**Provided data**

┄┄┄┄┄┄┄┄┄┄┄┄┄┄┄┄┄┄┄┄

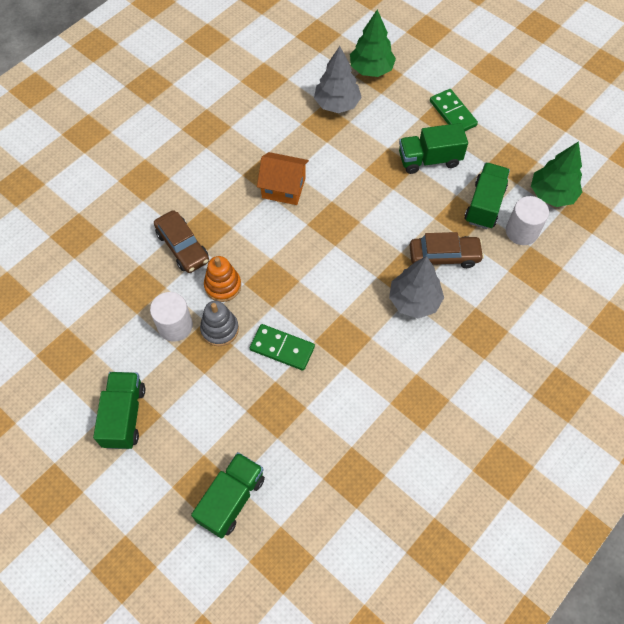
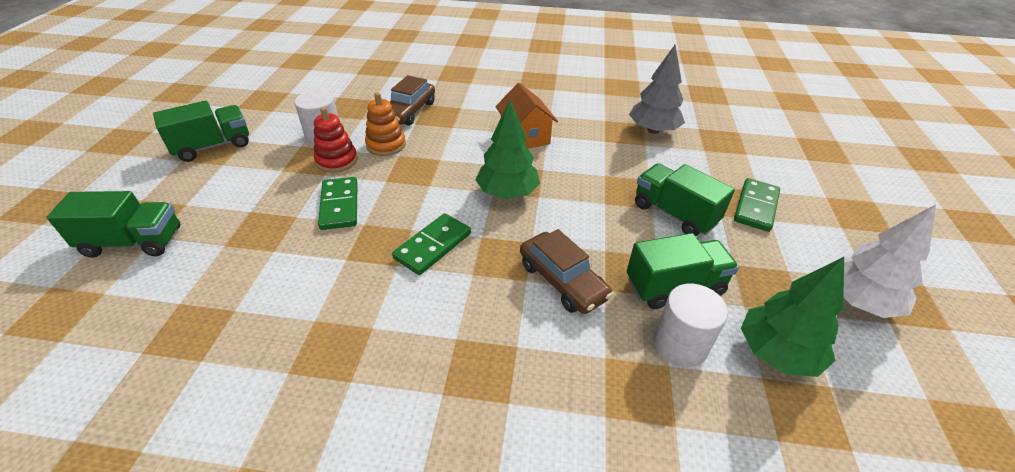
camera: 55 degrees right, 20 degrees down
(220, 329) = (337, 161): grey stacking toy -> red stacking toy
(367, 309) = (433, 246): none -> green domino
(371, 69) = (720, 134): green tree -> green tree (507, 193)
(414, 301) = (476, 280): grey tree -> none
(546, 131) = (858, 301): none -> white tree

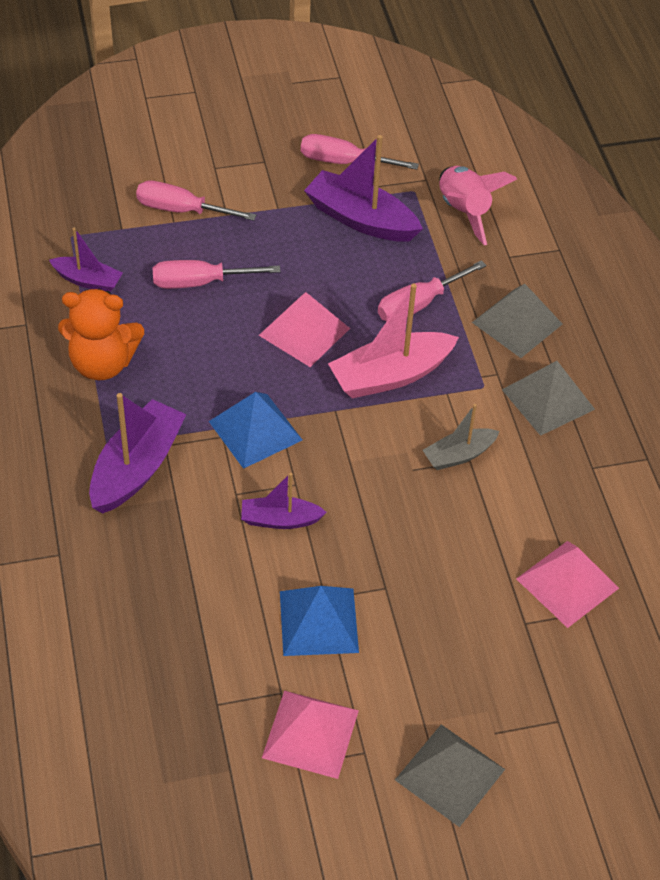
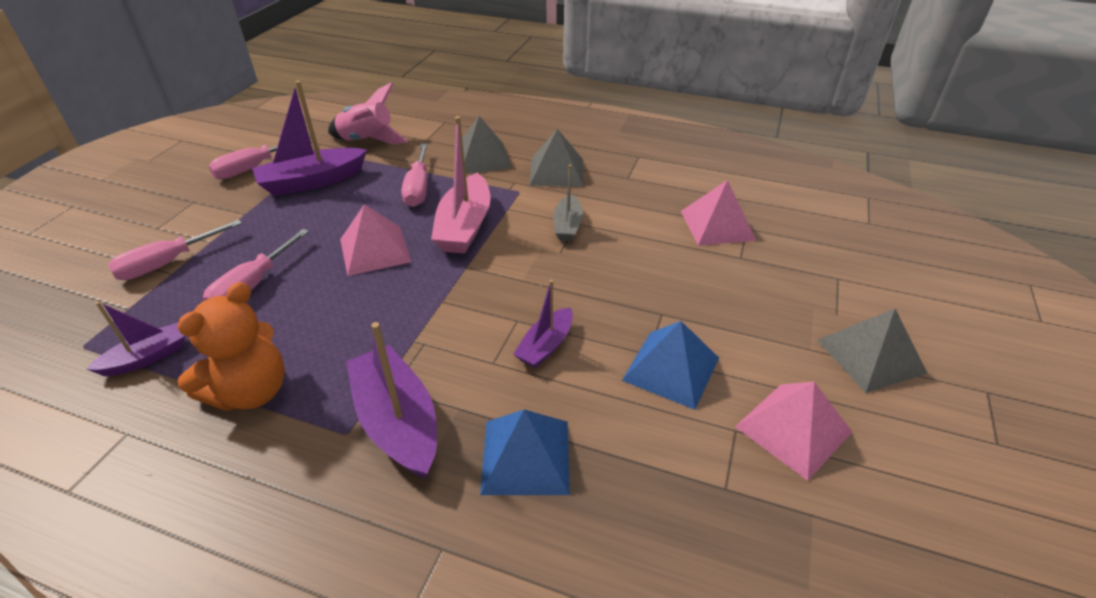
camera: 55 degrees left, 10 degrees down
(255, 430) = (439, 320): blue pyramid -> blue pyramid (525, 456)

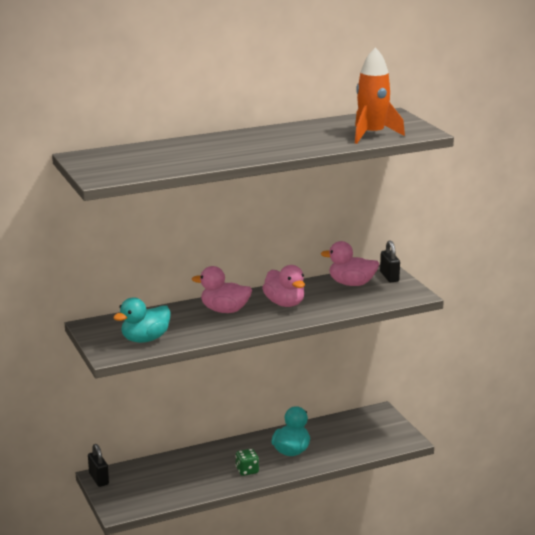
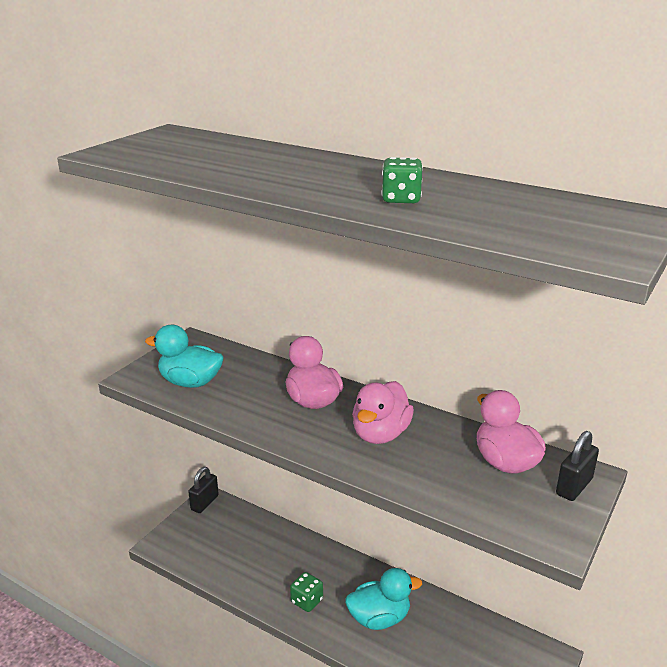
camera: 55 degrees right, 5 degrees up
(306, 141) = (401, 199): none -> green dice
(372, 135) = (515, 226): orange rocket -> none

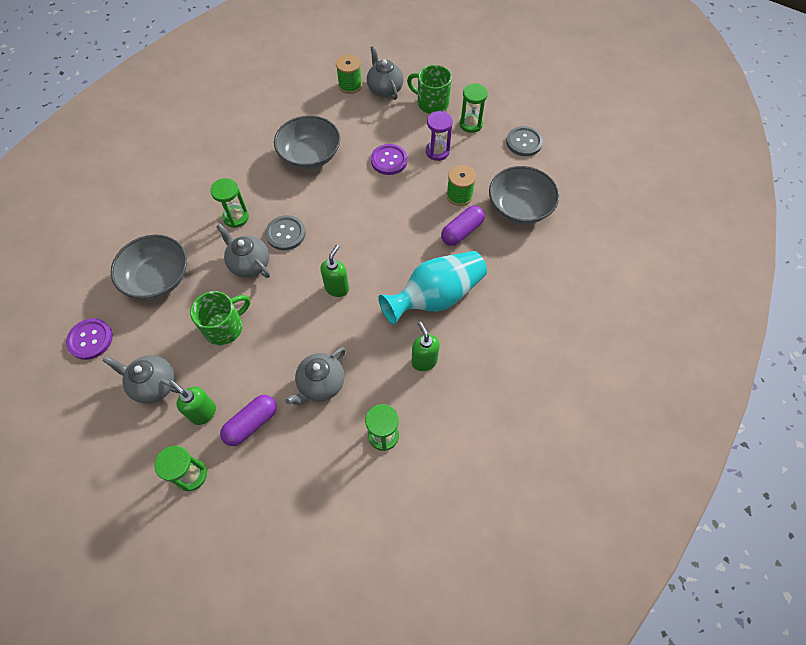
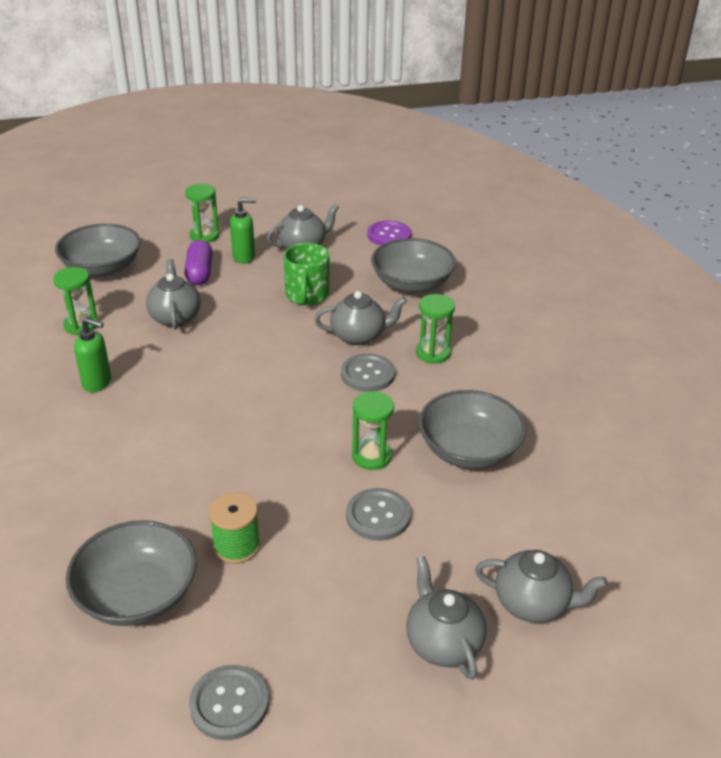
camera: 130 degrees right, 25 degrees down
(304, 504) = (102, 268): none -> grey bowl
(337, 288) = (253, 373): green soap dispenser -> none
(350, 85) = (579, 567): green spool -> none
(389, 160) = (378, 516): purple button -> grey button
(431, 103) = (443, 643): green mug -> grey teapot
(435, 297) = (143, 432): turquoise vase -> none
(437, 151) = (336, 577): purple hourglass -> none
(462, 231) = (184, 509): purple capsule -> none
(471, 124) = (344, 660): green hourglass -> green hourglass (371, 456)

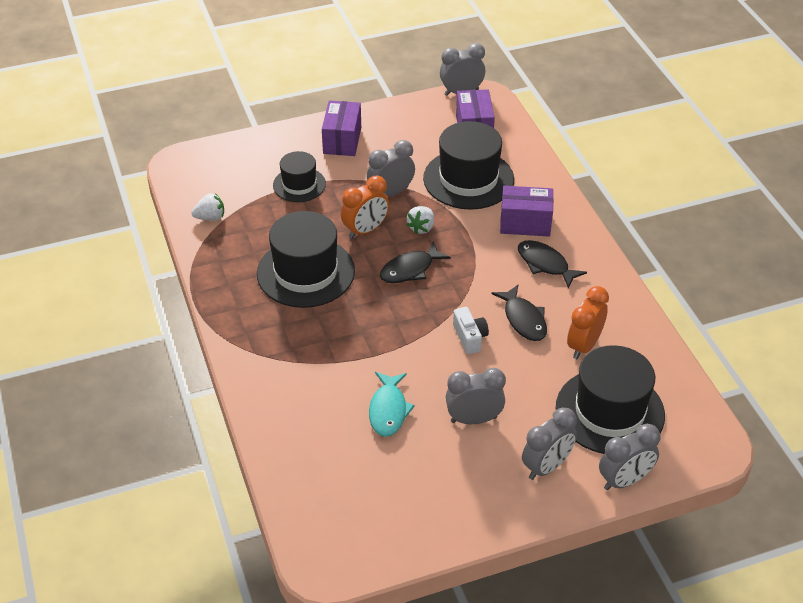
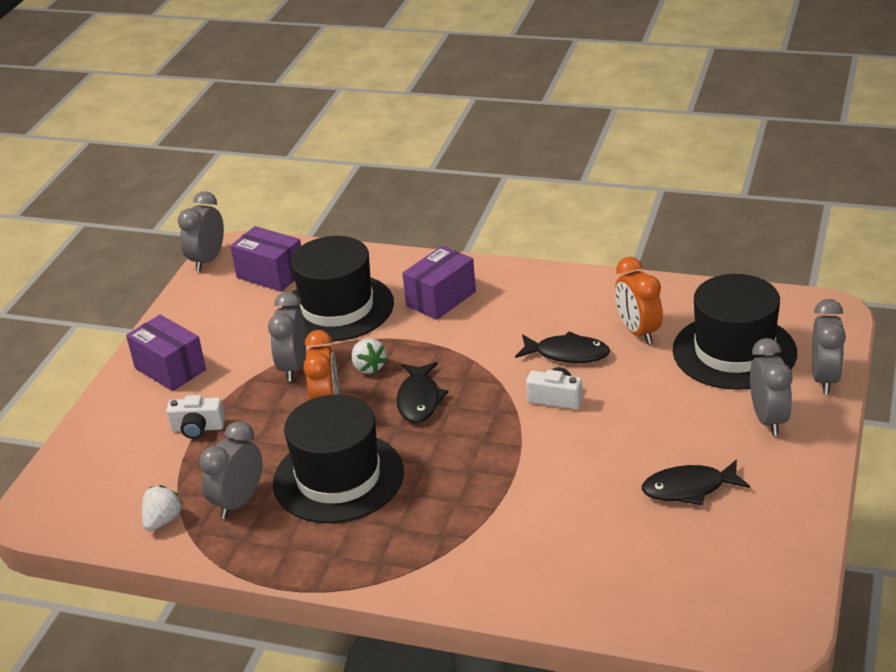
camera: 50 degrees left, 10 degrees down
(299, 184) = (197, 428): black hat -> white camera
(388, 410) = (600, 496): turquoise fish -> none
(474, 419) = (667, 441): grey clock -> grey clock (239, 502)
(545, 264) = (509, 310): black fish -> black fish (689, 489)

┄┄┄┄┄┄┄┄┄┄┄┄┄┄┄┄┄┄┄┄

**Exercise brief**
Start at the line above containing "(306, 141) = (401, 199): none -> green dice" and stop at the line containing "(474, 419) = (667, 441): grey": print those lines and everything between them exactly, but not the pictures.

**Solved exercise**
(306, 141) = (401, 199): none -> green dice
(372, 135) = (515, 226): orange rocket -> none

camera: 130 degrees right, 25 degrees down
(304, 504) = (102, 268): none -> grey bowl
(337, 288) = (253, 373): green soap dispenser -> none
(350, 85) = (579, 567): green spool -> none
(389, 160) = (378, 516): purple button -> grey button
(431, 103) = (443, 643): green mug -> grey teapot
(435, 297) = (143, 432): turquoise vase -> none
(437, 151) = (336, 577): purple hourglass -> none
(462, 231) = (184, 509): purple capsule -> none
(471, 124) = (344, 660): green hourglass -> green hourglass (371, 456)

camera: 50 degrees left, 10 degrees down
(299, 184) = (197, 428): black hat -> white camera
(388, 410) = (600, 496): turquoise fish -> none
(474, 419) = (667, 441): grey clock -> grey clock (239, 502)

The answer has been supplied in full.